■ **AIM OF THE EXERCISE**
You are asked to copy the entire listing exactly, apart from its pictures.

* * *

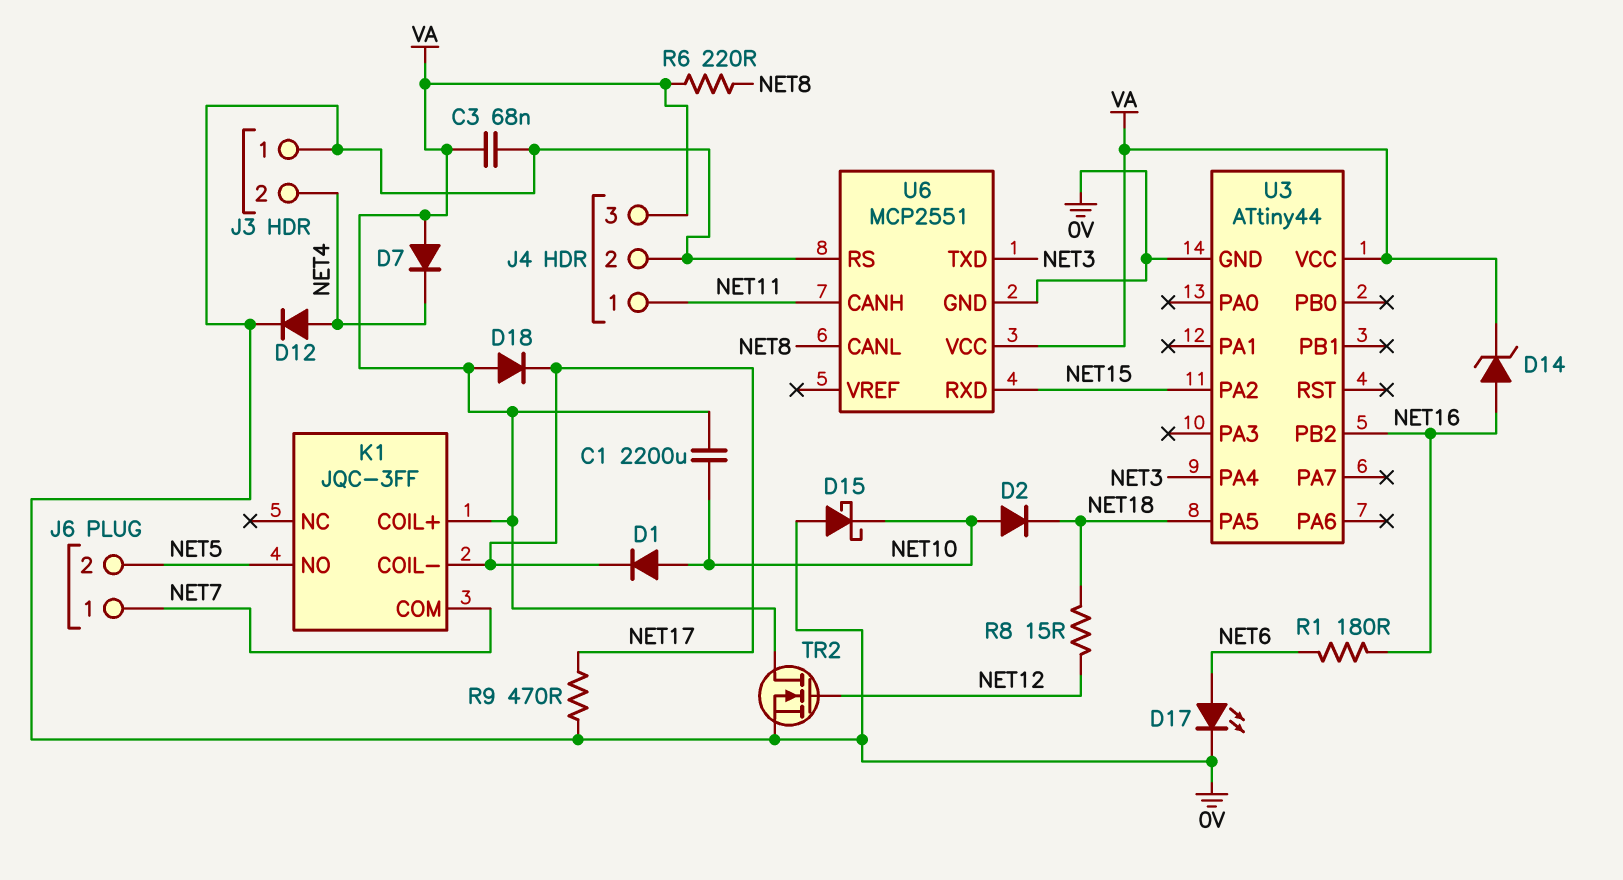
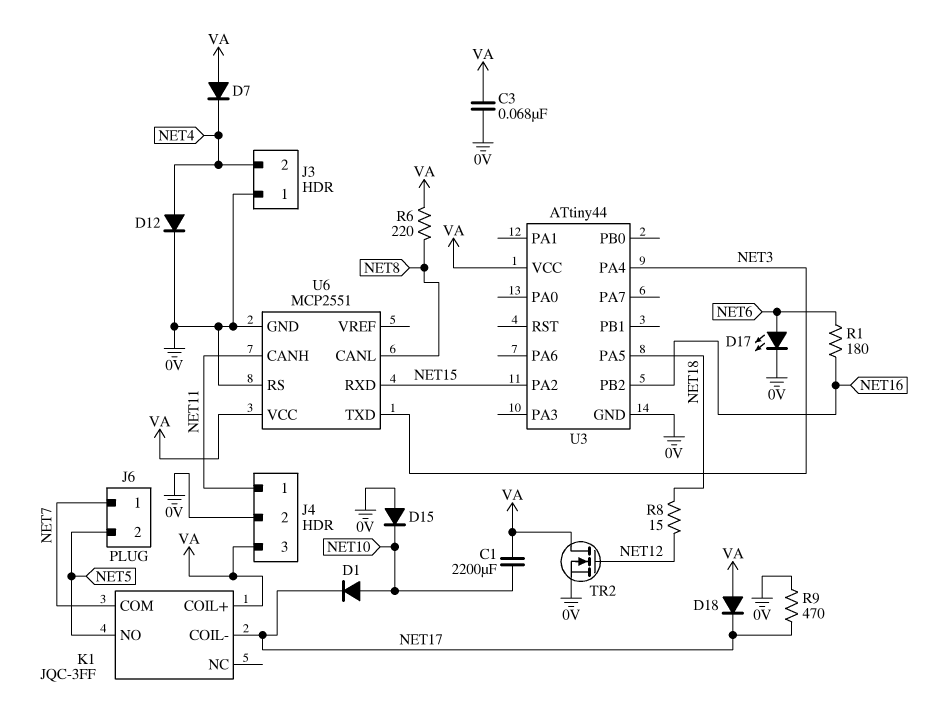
D2: diode (A NET10, K NET18) -> none
D14: zener (A NET16, K VA) -> none
D15: schottky (A 0V, K NET10) -> diode (A 0V, K NET10)

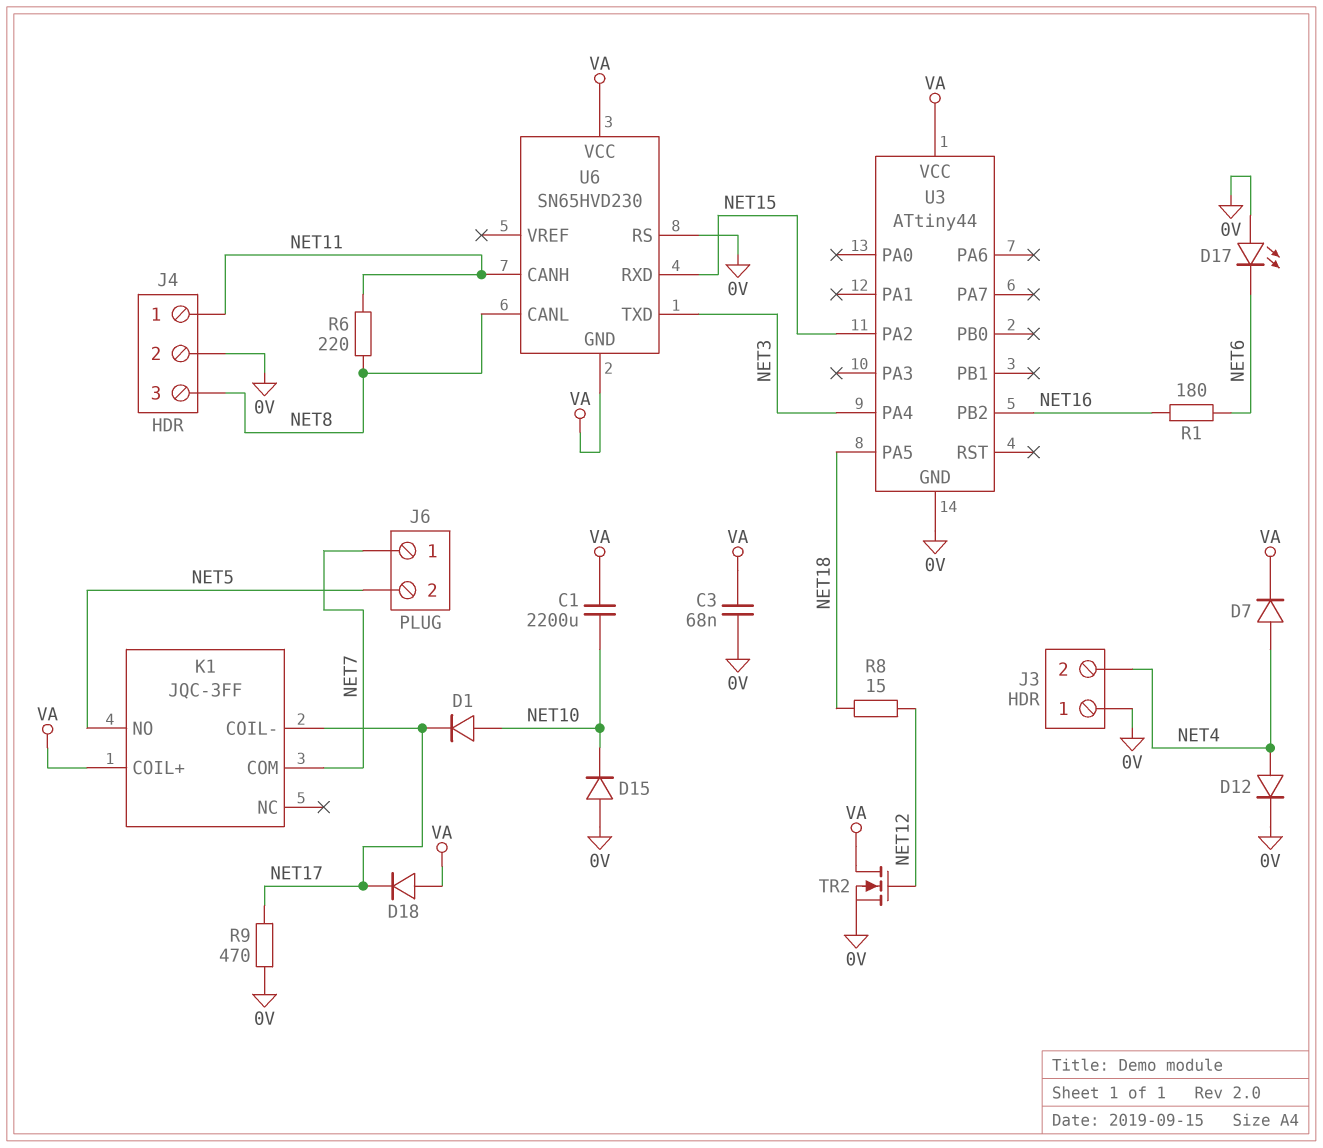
D7: diode (A VA, K NET4) -> diode (A NET4, K VA)
D17: LED (A NET6, K 0V) -> LED (A 0V, K NET6)
J4 pin 3: VA -> NET8
R6: 220 (NET8, VA) -> 220 (NET8, NET11)
U6: MCP2551 -> SN65HVD230
U6 pin GND: 0V -> VA

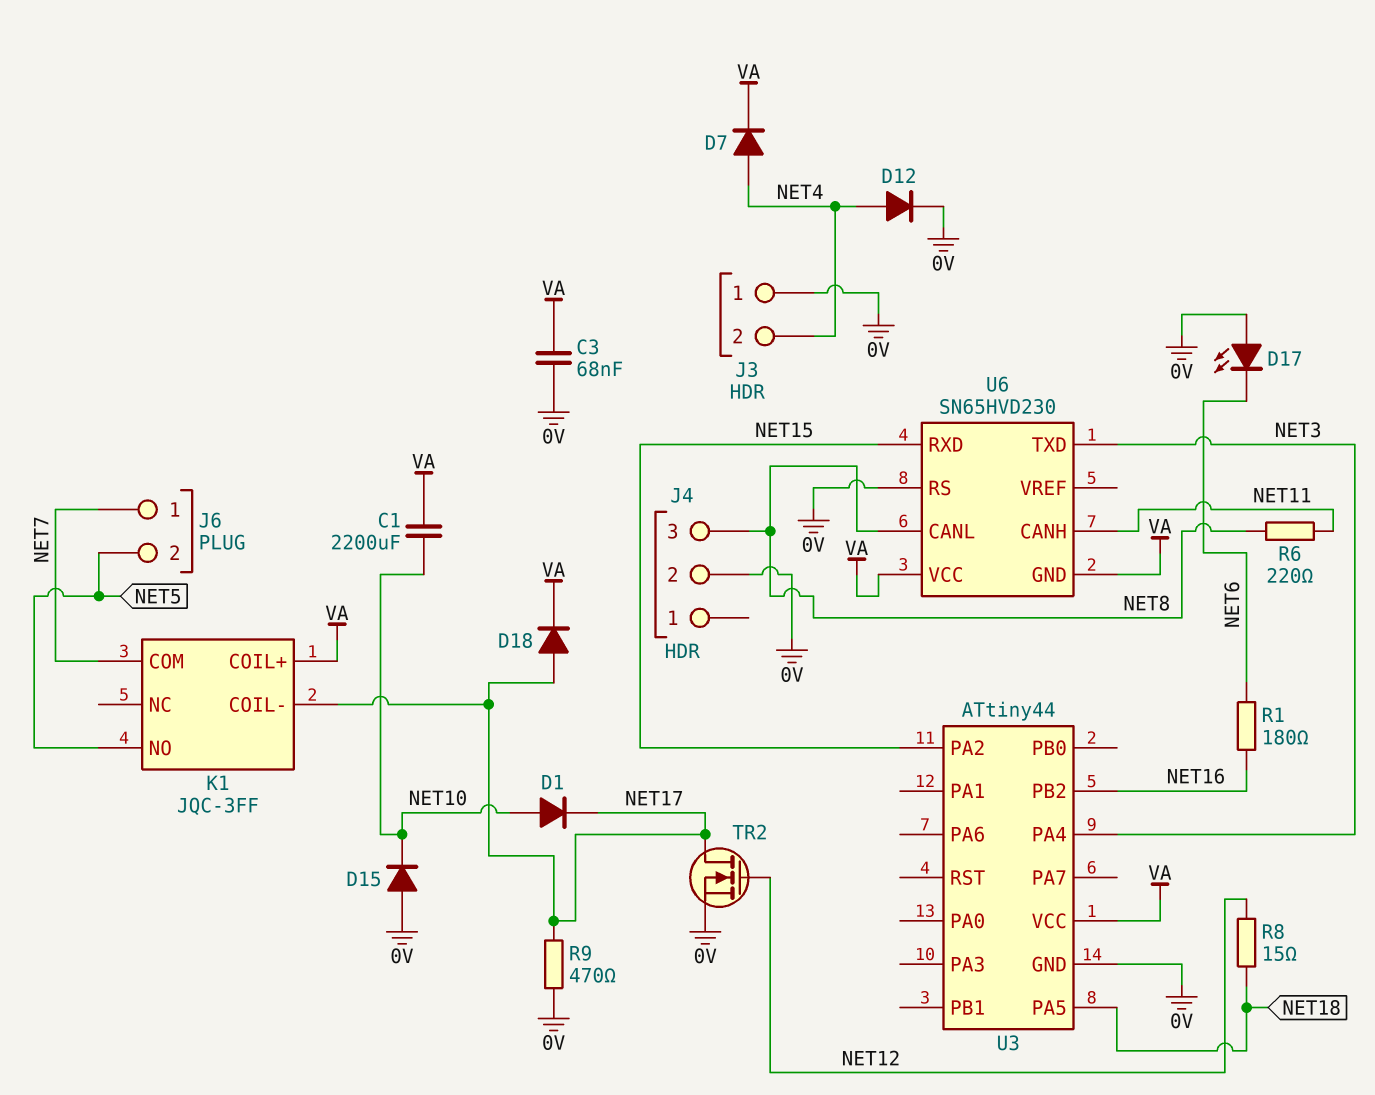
D18: diode (A VA, K NET17) -> diode (A NET17, K VA)
J4 pin 1: NET11 -> none
TR2: NMOS (G NET12, D VA, S 0V) -> NMOS (G NET12, D NET17, S 0V)

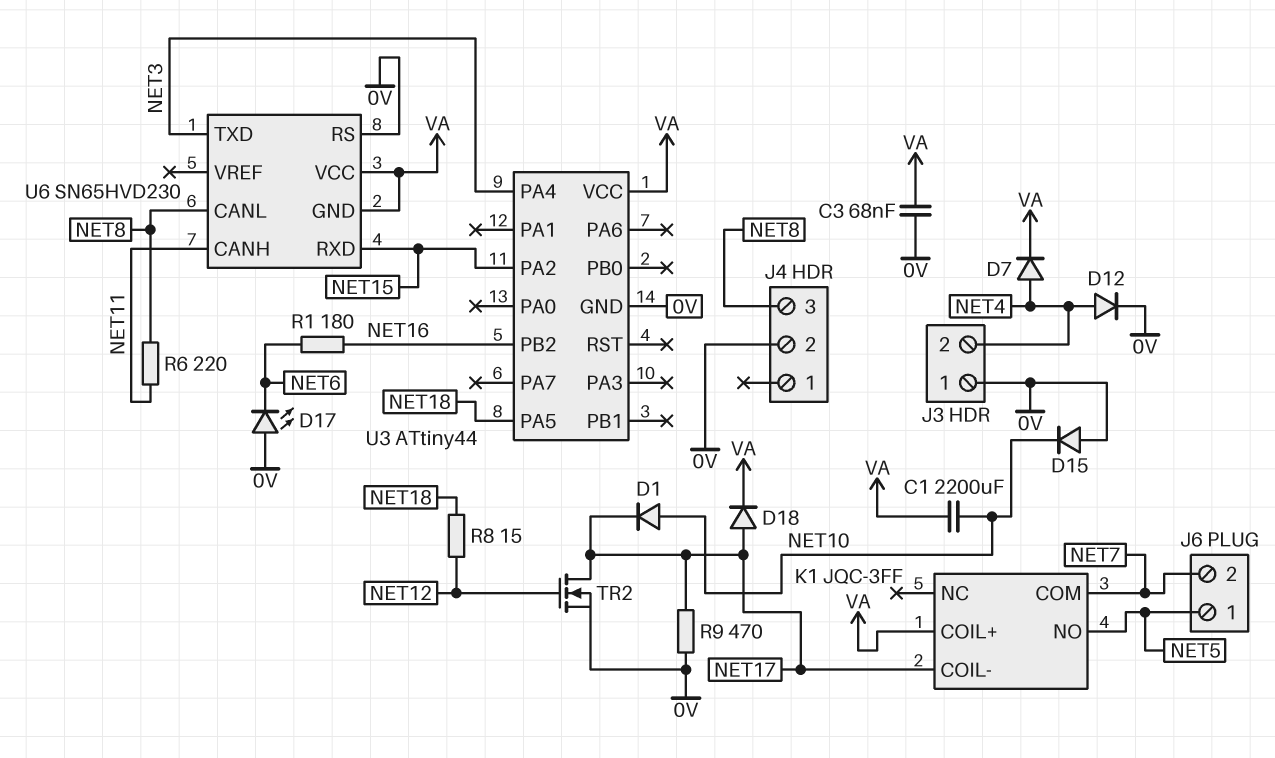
J6 pin 1: NET7 -> NET5
J6 pin 2: NET5 -> NET7

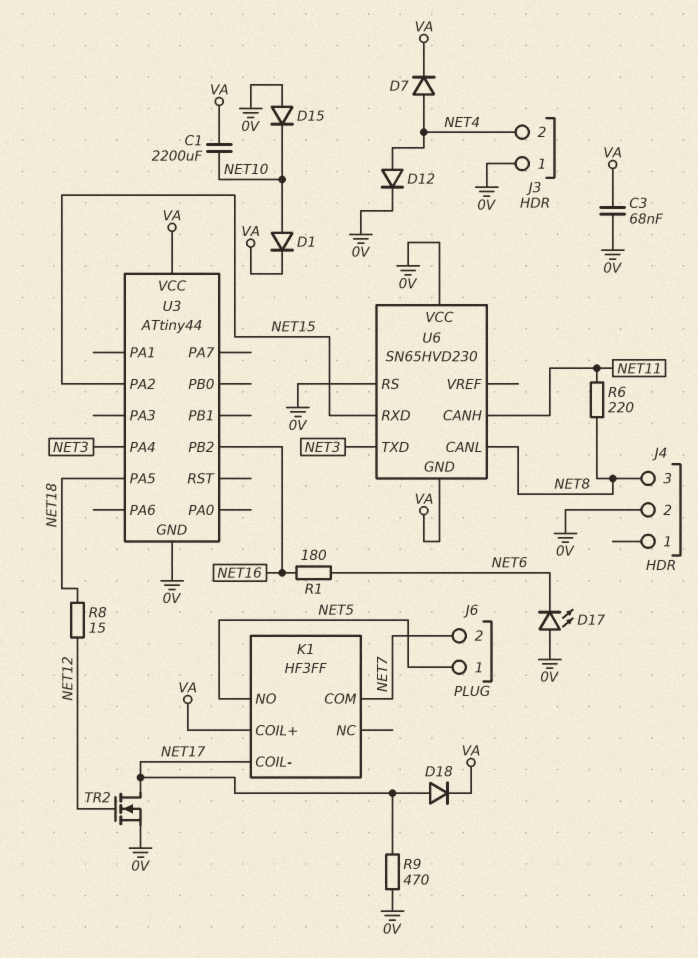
D1: diode (A NET10, K NET17) -> diode (A NET10, K VA)
K1: JQC-3FF -> HF3FF
U6 pin VCC: VA -> 0V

* * *

■ **ANSWER**
D2: diode (A NET10, K NET18) -> none
D14: zener (A NET16, K VA) -> none
D15: schottky (A 0V, K NET10) -> diode (A 0V, K NET10)

D7: diode (A VA, K NET4) -> diode (A NET4, K VA)
D17: LED (A NET6, K 0V) -> LED (A 0V, K NET6)
J4 pin 3: VA -> NET8
R6: 220 (NET8, VA) -> 220 (NET8, NET11)
U6: MCP2551 -> SN65HVD230
U6 pin GND: 0V -> VA

D18: diode (A VA, K NET17) -> diode (A NET17, K VA)
J4 pin 1: NET11 -> none
TR2: NMOS (G NET12, D VA, S 0V) -> NMOS (G NET12, D NET17, S 0V)

J6 pin 1: NET7 -> NET5
J6 pin 2: NET5 -> NET7

D1: diode (A NET10, K NET17) -> diode (A NET10, K VA)
K1: JQC-3FF -> HF3FF
U6 pin VCC: VA -> 0V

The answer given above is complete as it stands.